■ Work required: Everything from the line that holds "RT203: 22k (GND, U203/in+)" through the end of the listing below must be retyped word for word, without any pictures.

══ Excerpted data ══

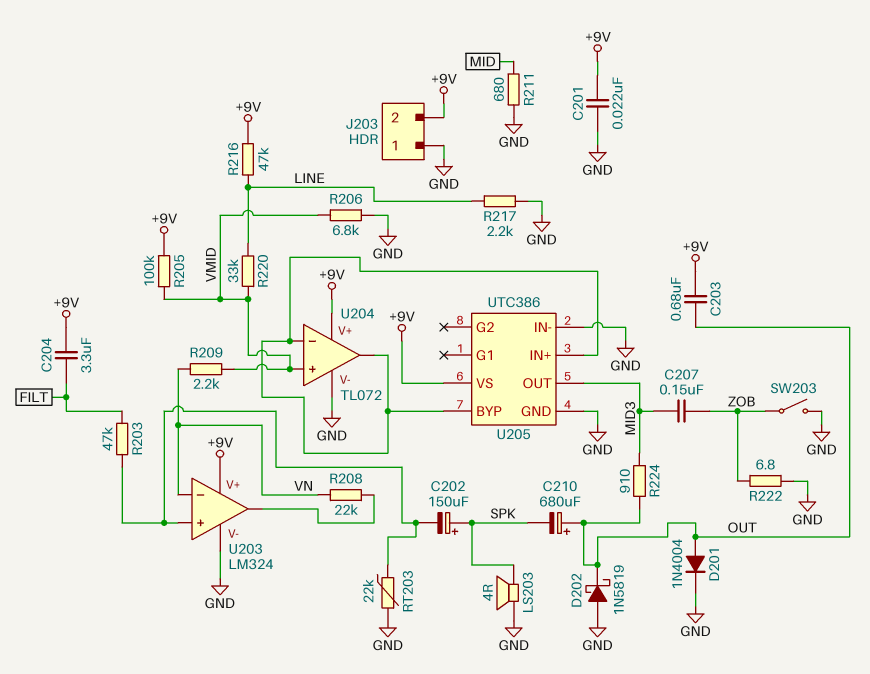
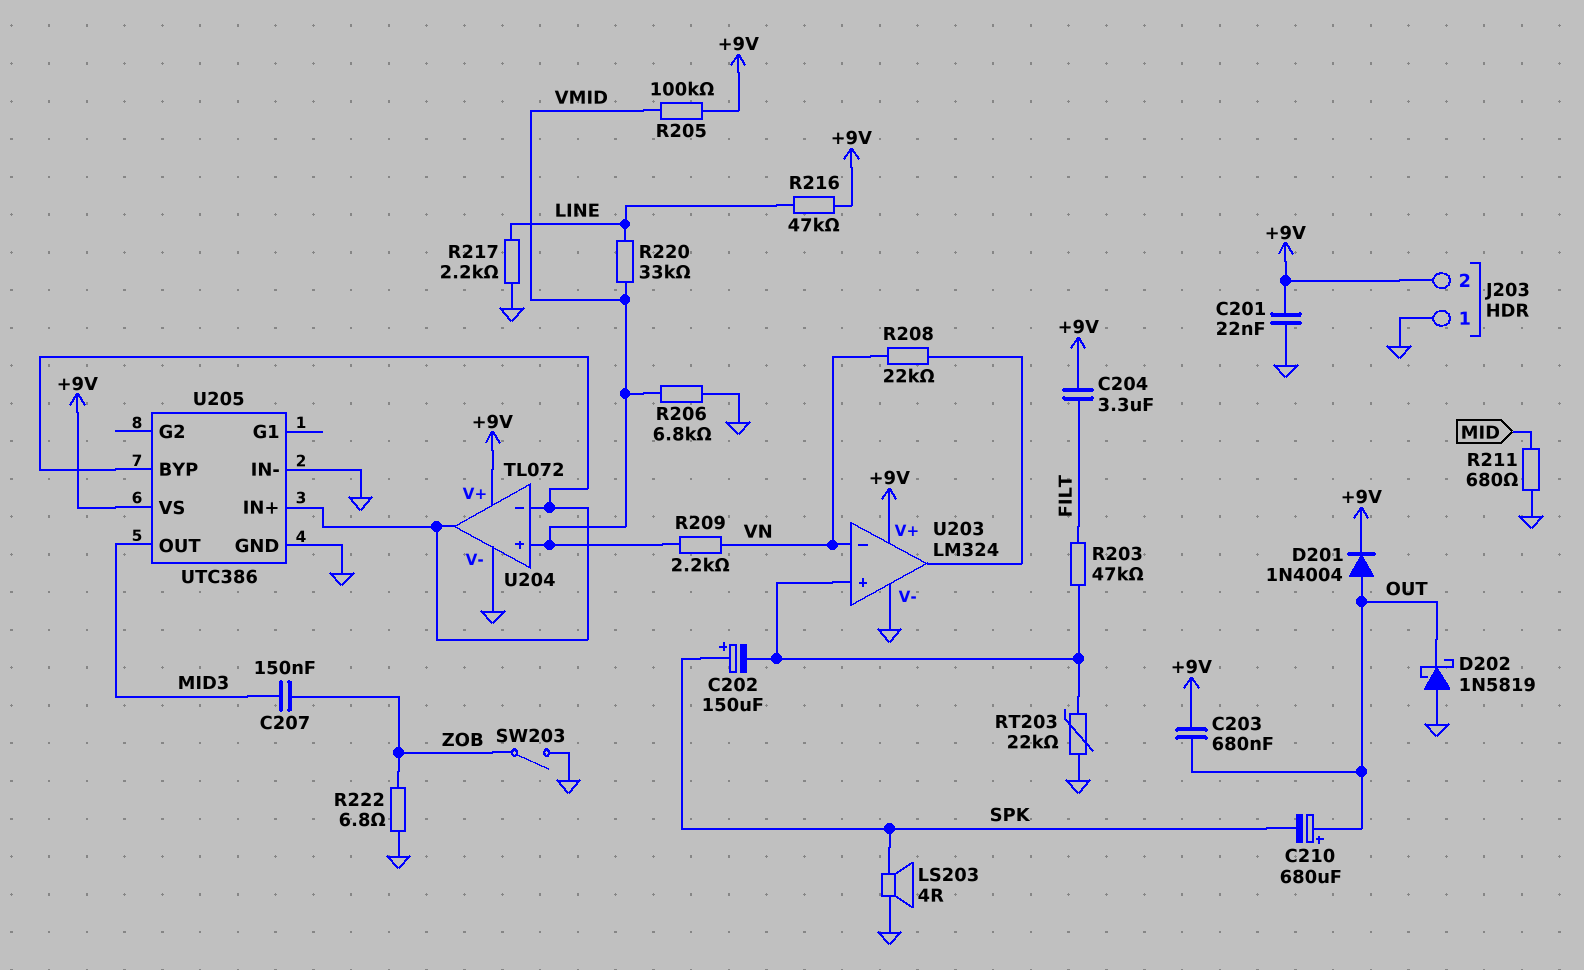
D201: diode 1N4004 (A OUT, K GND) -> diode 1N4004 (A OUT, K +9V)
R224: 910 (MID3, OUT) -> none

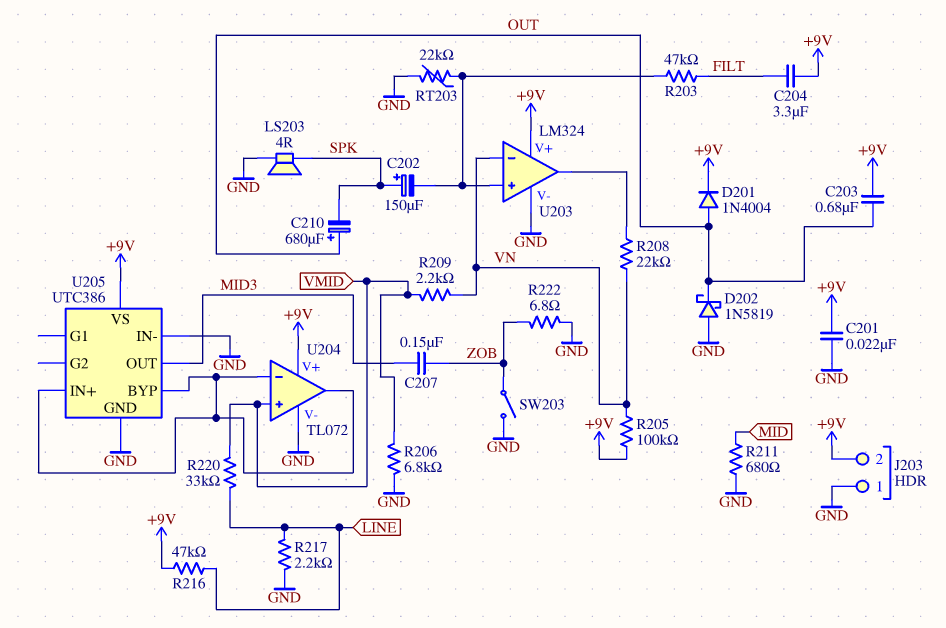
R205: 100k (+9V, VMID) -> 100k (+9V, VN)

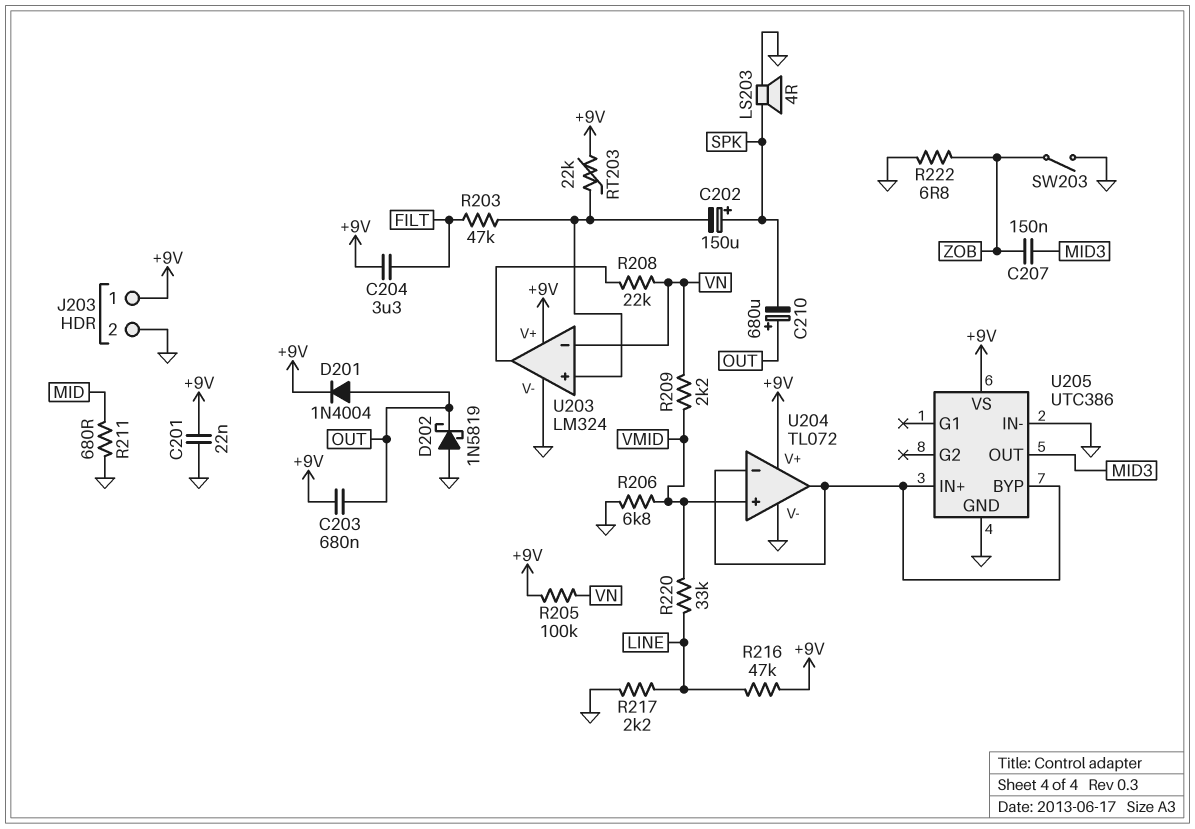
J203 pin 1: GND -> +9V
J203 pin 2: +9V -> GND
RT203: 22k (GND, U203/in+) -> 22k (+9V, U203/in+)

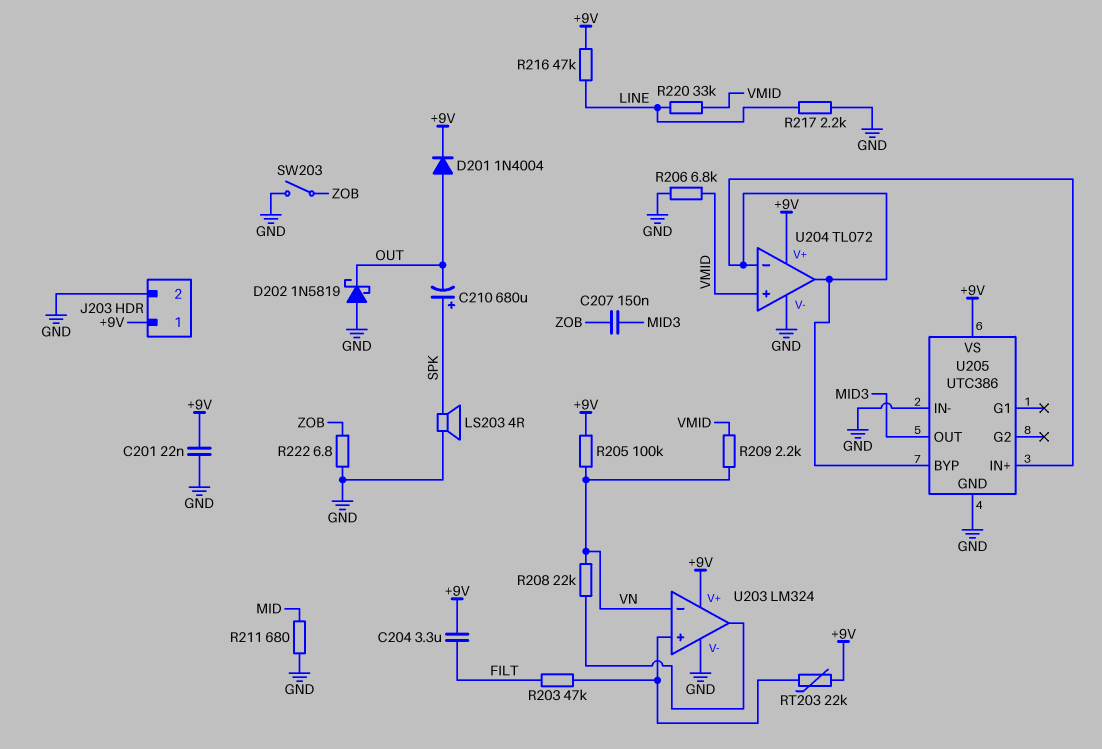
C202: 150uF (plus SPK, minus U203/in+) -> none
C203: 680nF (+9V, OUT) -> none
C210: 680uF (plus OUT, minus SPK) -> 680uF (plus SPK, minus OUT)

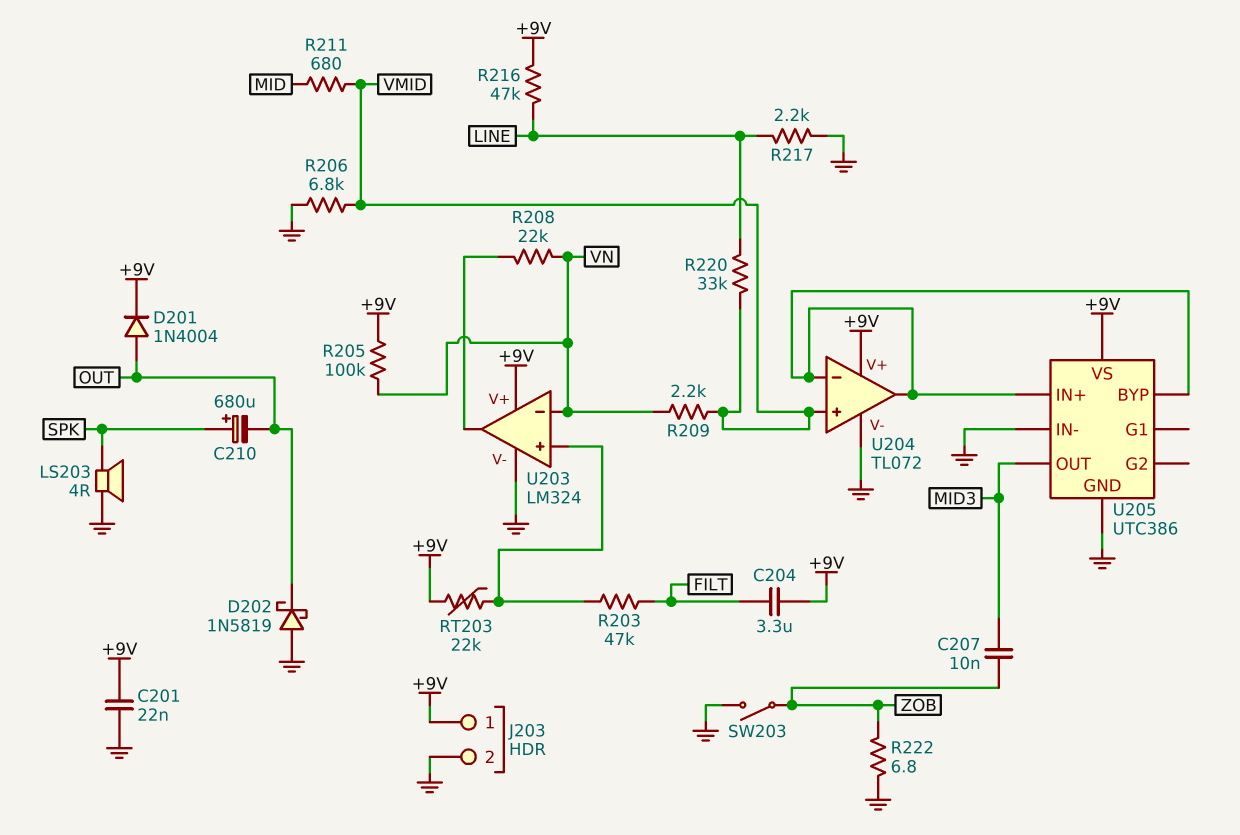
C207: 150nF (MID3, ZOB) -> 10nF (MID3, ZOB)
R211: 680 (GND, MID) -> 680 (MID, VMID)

═══

■ Exercise solution:
RT203: 22k (GND, U203/in+) -> 22k (+9V, U203/in+)

C202: 150uF (plus SPK, minus U203/in+) -> none
C203: 680nF (+9V, OUT) -> none
C210: 680uF (plus OUT, minus SPK) -> 680uF (plus SPK, minus OUT)

C207: 150nF (MID3, ZOB) -> 10nF (MID3, ZOB)
R211: 680 (GND, MID) -> 680 (MID, VMID)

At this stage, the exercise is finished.